LISTED ENTRIES:
* * *
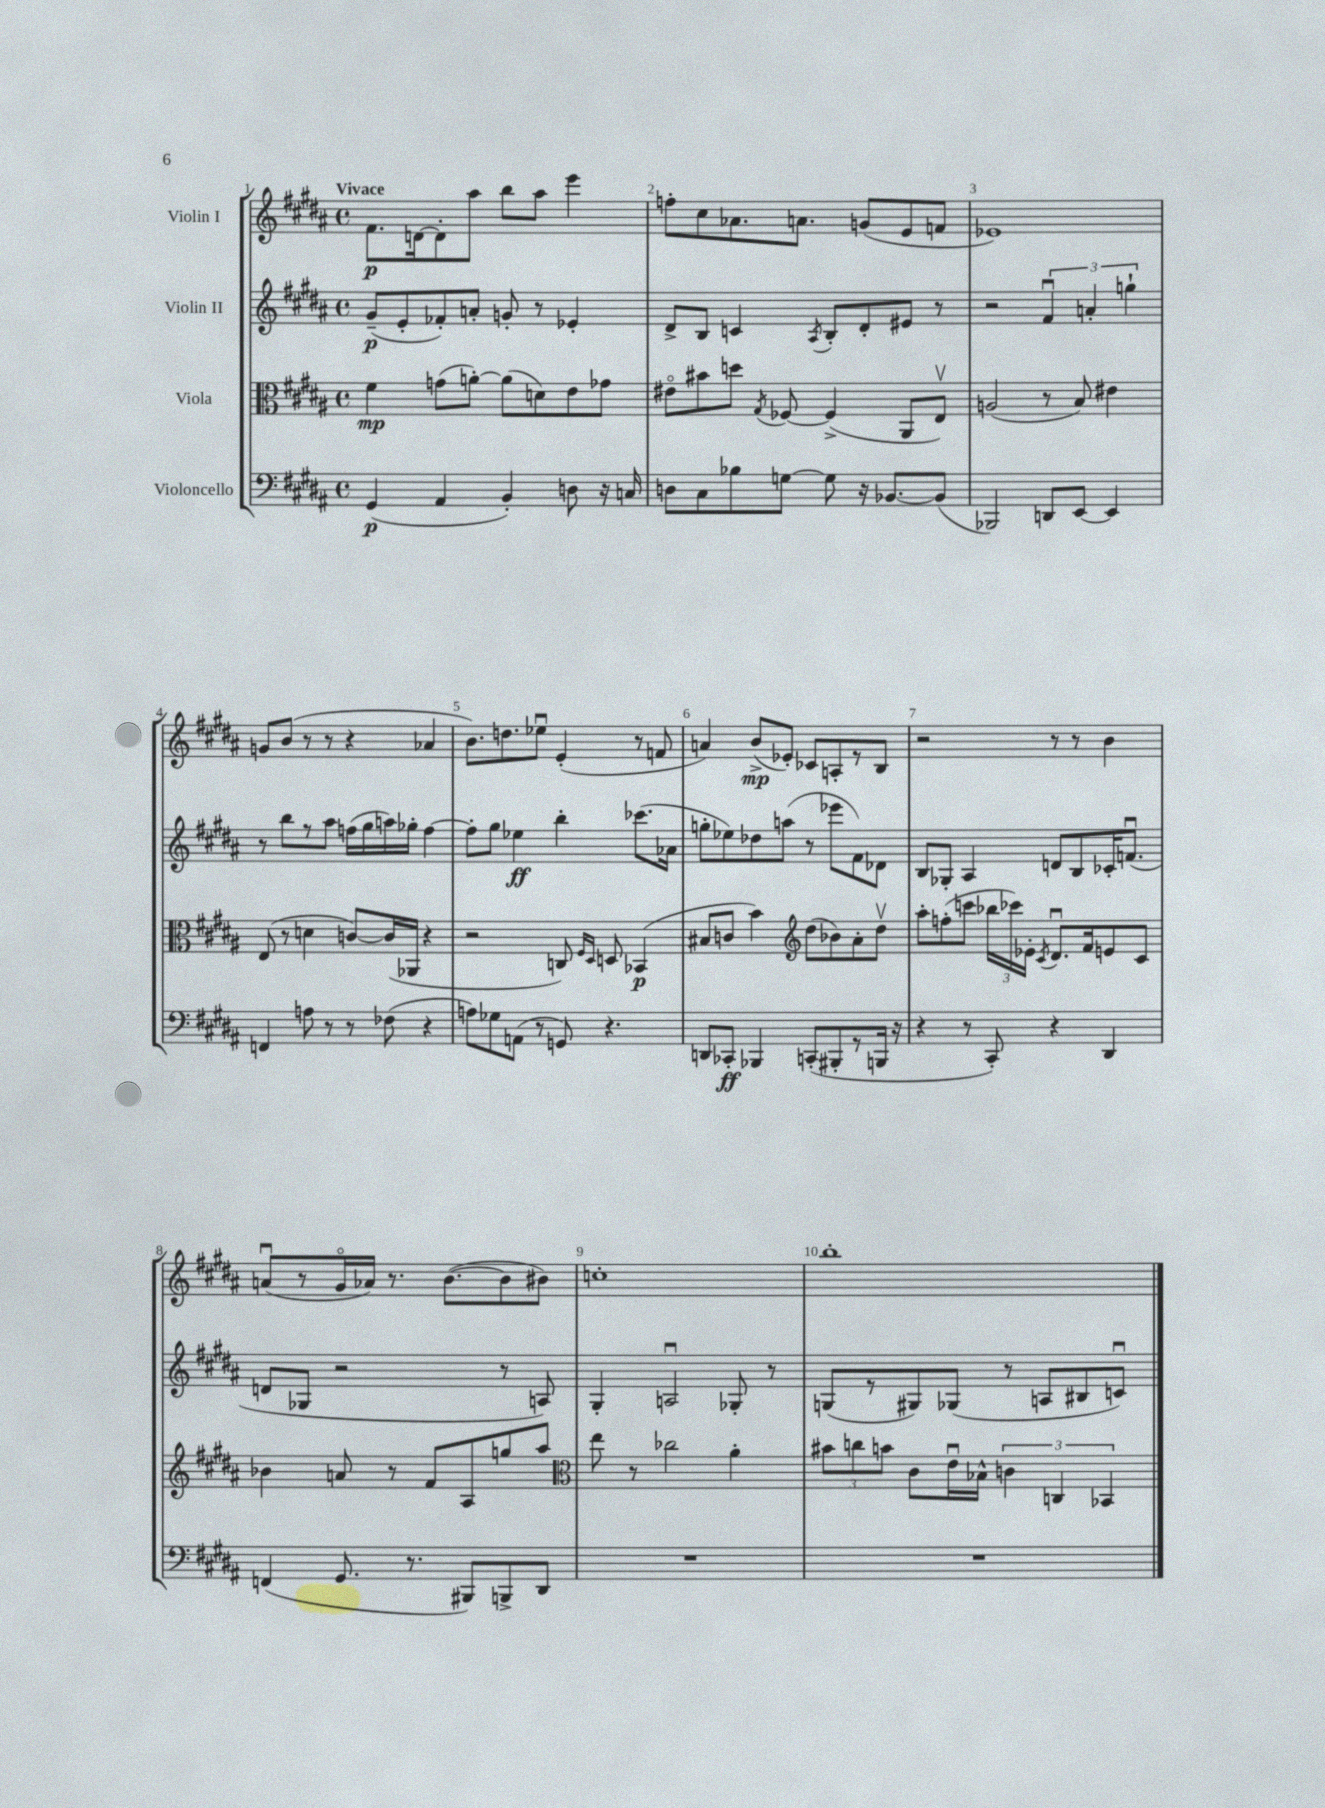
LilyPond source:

<<
\new StaffGroup <<
\new Staff = "s0" \with { instrumentName = "Violin I" } {
    \clef treble \key b \major \defaultTimeSignature \time 4/4 \tempo "Vivace"
    \autoBeamOff fis'8.[\p d'16~ d'8-. ais''8] b''8[ ais''8] e'''4 |
    f''8[-. cis''8 aes'8. a'8.] g'8[( e'8 f'8] |
    ees'1) |
    g'8[ b'8]( r8 r8 r4 aes'4 |
    b'8.[) d''8. ees''8]\downbow e'4-.( r8 f'8 |
    a'4) b'8[->\mp( ees'8]-.) ces'8[ a8-. r8 b8] |
    r2 r8 r8 b'4 |
    a'8[\downbow( r8 gis'16\flageolet aes'16]) r8. b'8.[~( b'8 bis'8]) |
    c''1-. |
    b''1-. \bar "|." |
}
\new Staff = "s1" \with { instrumentName = "Violin II" } {
    \clef treble \key b \major \defaultTimeSignature \time 4/4
    \autoBeamOff gis'8[--\p( e'8-. fes'8-.) a'8]-. g'8-. r8 ees'4-. |
    dis'8[-> b8] c'4 \acciaccatura { ais8 } b8[-. dis'8-. eis'8] r8 |
    r2 \tuplet 3/2 { fis'4\downbow a'4-. g''4-! } |
    r8 b''8[ r8 ais''8] f''16[( gis''16 a''16) ges''16]-. f''4~ |
    f''8[-. gis''8] ees''4\ff b''4-. ces'''8.[( aes'16] |
    g''8[-. ees''8) des''8 a''8]( r8 ees'''8[ fis'8) des'8] |
    b8[ ges8]-. ais4 d'8[ b8 ces'16-. f'8.]\downbow( |
    d'8[ ges8] r2 r8 a8) |
    gis4-. a2\downbow ges8-. r8 |
    g8[( r8 gis8) ges8]( r8 a8[ bis8 c'8]\downbow) \bar "|." |
}
\new Staff = "s2" \with { instrumentName = "Viola" } {
    \clef alto \key b \major \defaultTimeSignature \time 4/4
    \autoBeamOff fis'4\mp g'8[( a'8]~-.) a'8[( d'8) e'8 ges'8] |
    eis'8[\flageolet bis'8 d''8] \acciaccatura { gis8 } fes8~ fes4->( ais,8[ e8]\upbow) |
    a2( r8 b8) eis'4 |
    e8( r8 d'4 c'8[~) c'16( aes,16] r4 |
    r2 c8) \grace { fis16[ dis16] } d8 bes,4\p( |
    bis8[ c'8] b'4) \clef treble dis''8[( bes'8) ais'8-. dis''8]\upbow |
    ais''8[-. f''8-.( c'''8] \tuplet 3/2 { bes''16[ ces'''16) ees'16]-. } \acciaccatura { cis'8 } dis'8.[\downbow fis'16 e'8 cis'8] |
    bes'4 a'8 r8 fis'8[ ais8 g''8 ais''8] |
    \clef alto e''8 r8 ces''2 ais'4-. |
    \tuplet 3/2 { bis'8[ c''8 b'8] } cis'8[ e'16\downbow bes16]-^ \tuplet 3/2 { c'4 c4 bes,4 } \bar "|." |
}
\new Staff = "s3" \with { instrumentName = "Violoncello" } {
    \clef bass \key b \major \defaultTimeSignature \time 4/4
    \autoBeamOff gis,4\p( ais,4 b,4-.) d8 r16 c16 |
    d8[ cis8 bes8 g8]~ g8 r16 bes,8.[~ bes,8]( |
    bes,,2) d,8[ e,8]~ e,4 |
    f,4 a8 r8 r8 fes8( r4 |
    a8[) ges8 a,8]( r8 g,8) r4. |
    d,8[ ces,8]-.\ff bes,,4 c,8[-.( bis,,8-. r8 b,,16] r16 |
    r4 r8 cis,8-.) r4 dis,4 |
    f,4( gis,8. r8. bis,,8[) b,,8-> dis,8] |
    R1 |
    R1 \bar "|." |
}
>>
>>
\layout { \context { \Score \override BarNumber.break-visibility = ##(#f #t #t) barNumberVisibility = #all-bar-numbers-visible } }
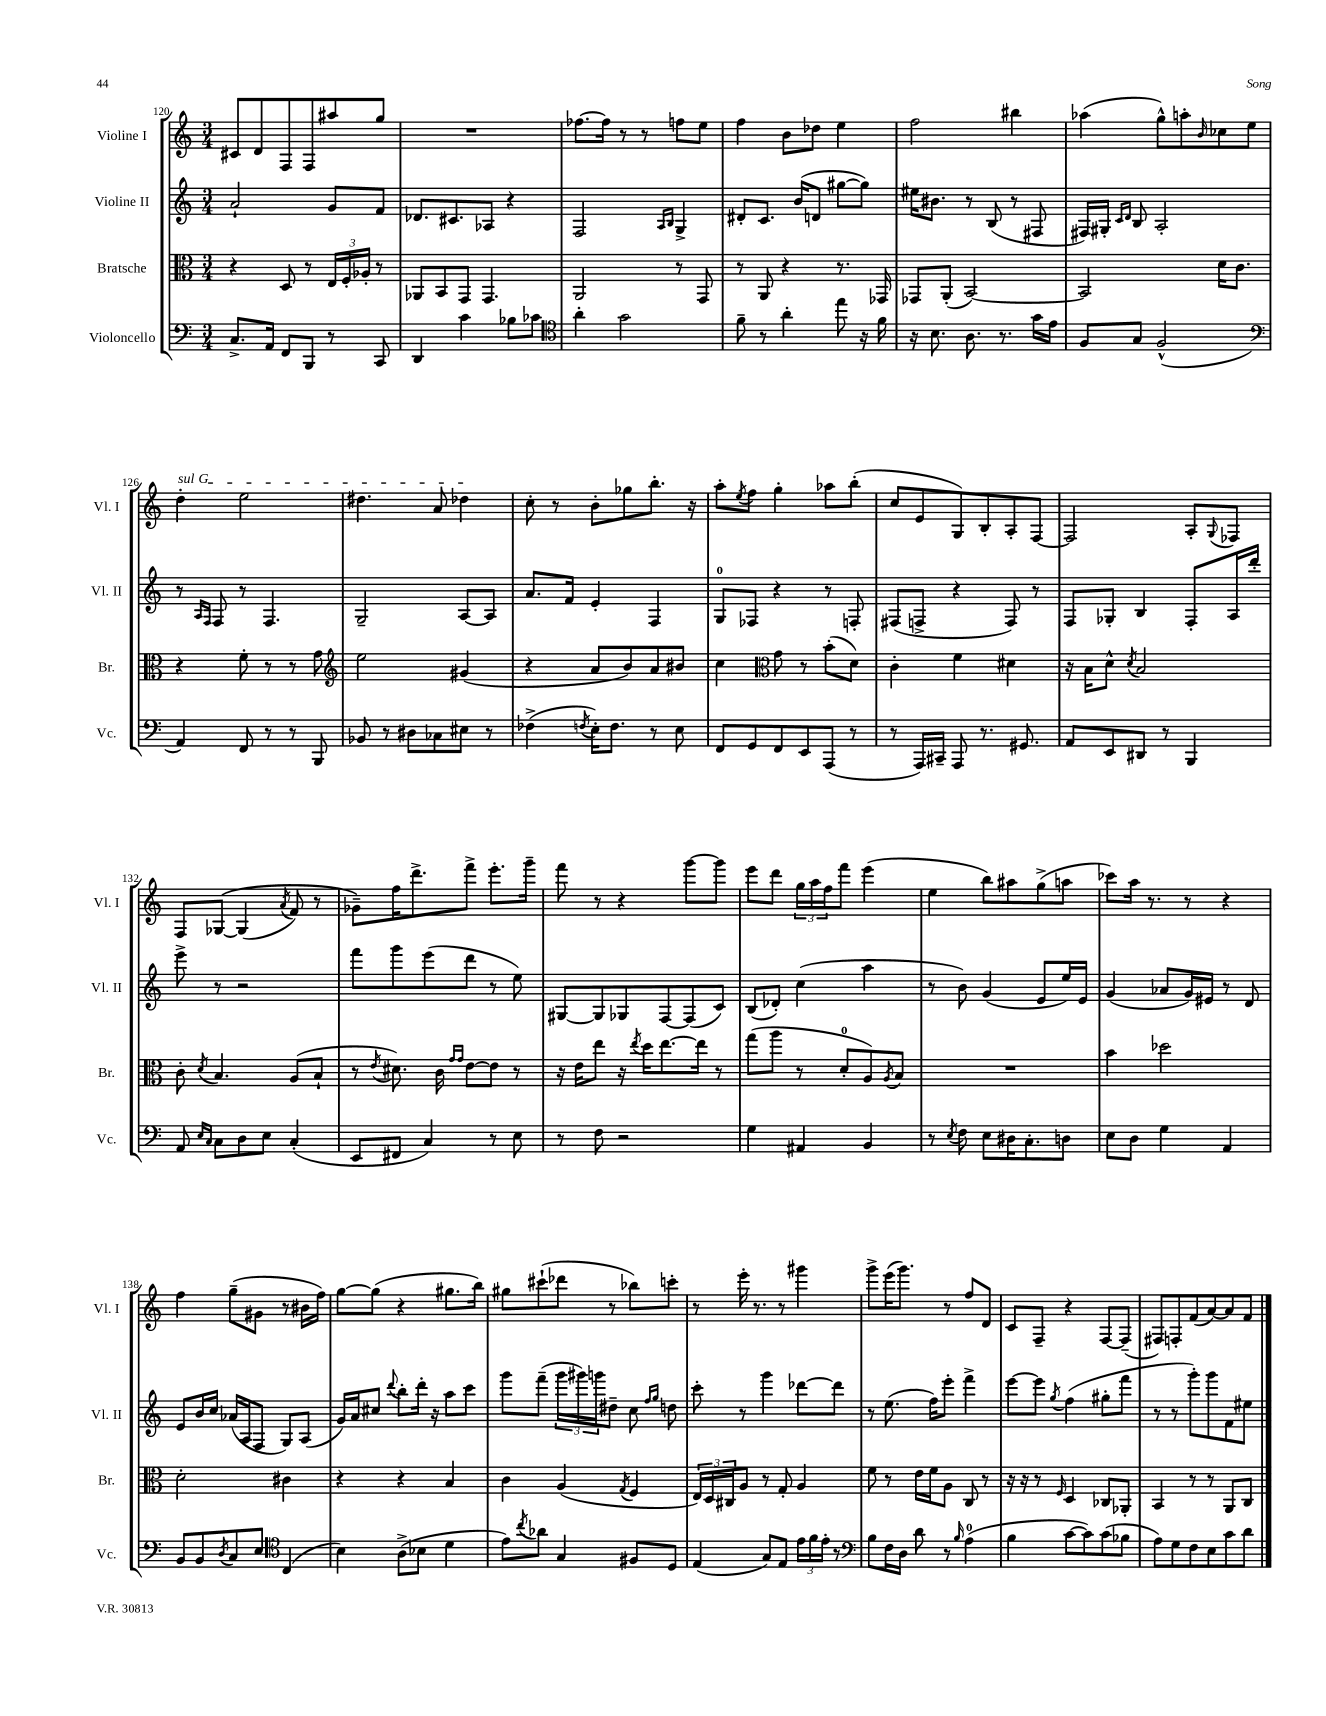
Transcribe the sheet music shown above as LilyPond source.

<<
\new StaffGroup <<
\new Staff = "s0" \with { instrumentName = "Violine I" shortInstrumentName = "Vl. I" } {
    \clef treble \key c \major \numericTimeSignature \time 3/4
    cis'8 d'8 f8 f8 ais''8 g''8 |
    R2. |
    fes''8.~ fes''16 r8 r8 f''8 e''8 |
    f''4 b'8 des''8 e''4 |
    f''2 bis''4 |
    aes''4( g''8-^) a''8-. \grace { b'16 } ces''8 e''8 |
    \once \override TextSpanner.bound-details.left.text = \markup { \italic "sul G" } d''4-.\startTextSpan e''2 |
    dis''4. a'8 des''4\stopTextSpan |
    c''8-. r8 b'8-. ges''8 b''8.-. r16 |
    a''8-. \acciaccatura { e''8 } f''8 g''4-. aes''8 b''8-.( |
    c''8 e'8 g8) b8-. a8-. f8~ |
    f2 a8-. \appoggiatura { g8 } fes8 |
    f8 ges8~\( ges4( \acciaccatura { a'8 } f'8) r8 |
    ges'8--\) f''16 d'''8.-> f'''8-> e'''8.-. g'''16-- |
    f'''8 r8 r4 g'''8~ g'''8 |
    e'''8 d'''8 \tuplet 3/2 { g''16 a''16 f''16 } f'''8 e'''4( |
    e''4 b''8) ais''8 g''8->( a''8 |
    ces'''8) a''16 r8. r8 r4 |
    f''4 g''8--( gis'8 r8 bis'16 f''16) |
    g''8~ g''8( r4 gis''8. b''16) |
    gis''8 cis'''8-!( des'''8 r8 bes''8) c'''8-. |
    r8 e'''16-. r8. r8 gis'''4 |
    g'''8-> e'''16( g'''8.) r8 f''8 d'8 |
    c'8 f8-- r4 f8~ f8--( |
    fis8) f8-. f'8( a'8~) a'8 f'8 \bar "|." |
}
\new Staff = "s1" \with { instrumentName = "Violine II" shortInstrumentName = "Vl. II" } {
    \clef treble \key c \major \numericTimeSignature \time 3/4
    a'2-! g'8 f'8 |
    des'8. cis'8. aes8 r4 |
    f2 \grace { a16 b16 } g4-> |
    dis'8-. c'8. b'16( d'8 gis''8~ gis''8) |
    eis''16 bis'8. r8 b8( r8 fis8 |
    fis16) gis16-. \grace { c'16 d'16 } b8 a2-. |
    r8 \grace { a16 f16 } f8 r8 f4. |
    g2-- a8~ a8 |
    a'8. f'16 e'4-. f4 |
    g8-0 fes8 r4 r8 f8-. |
    fis8( f8-> r4 f8) r8 |
    f8 ges8-. b4 f8-. a16 d'''16-. |
    e'''8-> r8 r2 |
    f'''8 g'''8 e'''8( d'''8 r8 e''8) |
    gis8~ gis8 ges8 f8~ f8( c'8) |
    b8( des'8-.) c''4( a''4 |
    r8 b'8) g'4( e'8 e''16) e'16 |
    g'4( aes'8 g'16) eis'16 r8 d'8 |
    e'8 b'16 c''16 aes'16( a16 f8 g8) a8( |
    g'16) a'16 cis''8 \appoggiatura { d'''8 } b''8-. d'''16-. r16 a''8 c'''8 |
    g'''8 f'''8--( \tuplet 3/2 { g'''16 gis'''16) g'''16 } dis''8-- c''8 \grace { f''16 g''16 } d''8 |
    c'''8-. r8 g'''4 des'''8~ des'''8 |
    r8 e''8.( f''16) e'''8-. f'''4-> |
    e'''8~ e'''8 \acciaccatura { g''8 } f''4( gis''8-. f'''8 |
    r8 r8 g'''8-.) g'''8 f'8 eis''8 \bar "|." |
}
\new Staff = "s2" \with { instrumentName = "Bratsche" shortInstrumentName = "Br." } {
    \clef alto \key c \major \numericTimeSignature \time 3/4
    r4 d8 r8 \tuplet 3/2 { e16 f16-. aes16-. } r8 |
    aes,8 b,8 g,8 g,4. |
    a,2 r8 g,8 |
    r8 a,8 r4 r8. ges,16 |
    ges,8 a,8-.( b,2~) |
    b,2 d'16 c'8. |
    r4 f'8-. r8 r8 g'8 |
    \clef treble e''2 gis'4( |
    r4 a'8 b'8) a'8 bis'8 |
    c''4 \clef alto g'8 r8 b'8-.( d'8) |
    c'4-. f'4 dis'4 |
    r16 b16 d'8-^ \acciaccatura { d'8 } b2 |
    c'8-. \acciaccatura { d'8 } b4. a8( b8-! |
    r8 \acciaccatura { e'8 } dis'8.) c'16 \grace { g'16 g'16 } e'8~ e'8 r8 |
    r16 e'16 e''8 r16 \acciaccatura { e''8 } d''16 e''8.~ e''16 r8 |
    g''8( a''8 r8 d'8-0-. a8) \acciaccatura { a8 } b8 |
    R2. |
    b'4 des''2 |
    d'2-. cis'4 |
    r4 r4 b4 |
    c'4 a4( \acciaccatura { g8 } f4 |
    \tuplet 3/2 { e16) d16 cis16 } a8 r8 g8-. a4 |
    f'8 r8 e'16 f'16 a8 c8 r8 |
    r16 r16 r8 \grace { f16 } d4 ces8 aes,8-. |
    b,4 r8 r8 a,8 c8 \bar "|." |
}
\new Staff = "s3" \with { instrumentName = "Violoncello" shortInstrumentName = "Vc." } {
    \clef bass \key c \major \numericTimeSignature \time 3/4
    c8.-> a,16 f,8 b,,8 r8 c,8 |
    d,4 c'4 bes8 ces'8 |
    \clef tenor a'4-. g'2 |
    f'8-- r8 a'4-. e''8 r16 f'16 |
    r16 b8. a8. r8. g'16 e'16 |
    f8 g8 f2-^( |
    \clef bass a,4) f,8 r8 r8 b,,8 |
    bes,8 r8 dis8 ces8 eis8 r8 |
    fes4->( \acciaccatura { f8 } e16-.) f8. r8 e8 |
    f,8 g,8 f,8 e,8 a,,8( r8 |
    r8 a,,16) cis,16-- a,,8 r8. gis,8. |
    a,8 e,8 dis,8 r8 b,,4 |
    a,8 \grace { e16 c16 } c8 d8 e8 c4-.( |
    e,8 fis,8 c4) r8 e8 |
    r8 f8 r2 |
    g4 ais,4 b,4 |
    r8 \acciaccatura { e8 } f8 e8 dis16 c8.-. d8 |
    e8 d8 g4 a,4 |
    b,8 b,8 \acciaccatura { d8 } c8 e8 \clef tenor c4( |
    b4) a8->( bes8 d'4 |
    e'8) \acciaccatura { c''8 } aes'8 g4 fis8 d8 |
    e4( g8) e8 \tuplet 3/2 { e'16 f'16 e'16-. } r8 |
    \clef bass b8 f16 d16 d'8 r8 \grace { b16 } a4-0( |
    b4 c'8~ c'8) c'8( bes8 |
    a8) g8 f8 e8 c'8 d'8 \bar "|." |
}
>>
>>
\layout { \context { \Score currentBarNumber = #120 } }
* * *
PROBLEM DESCRIPTION: Show every line of the material that contains the string "Score". Matching is case-sensitive.

THE RESPONSE:
\layout { \context { \Score \override BarNumber.break-visibility = ##(#f #t #t) barNumberVisibility = #all-bar-numbers-visible } }
\layout { \context { \Score currentBarNumber = #120 } }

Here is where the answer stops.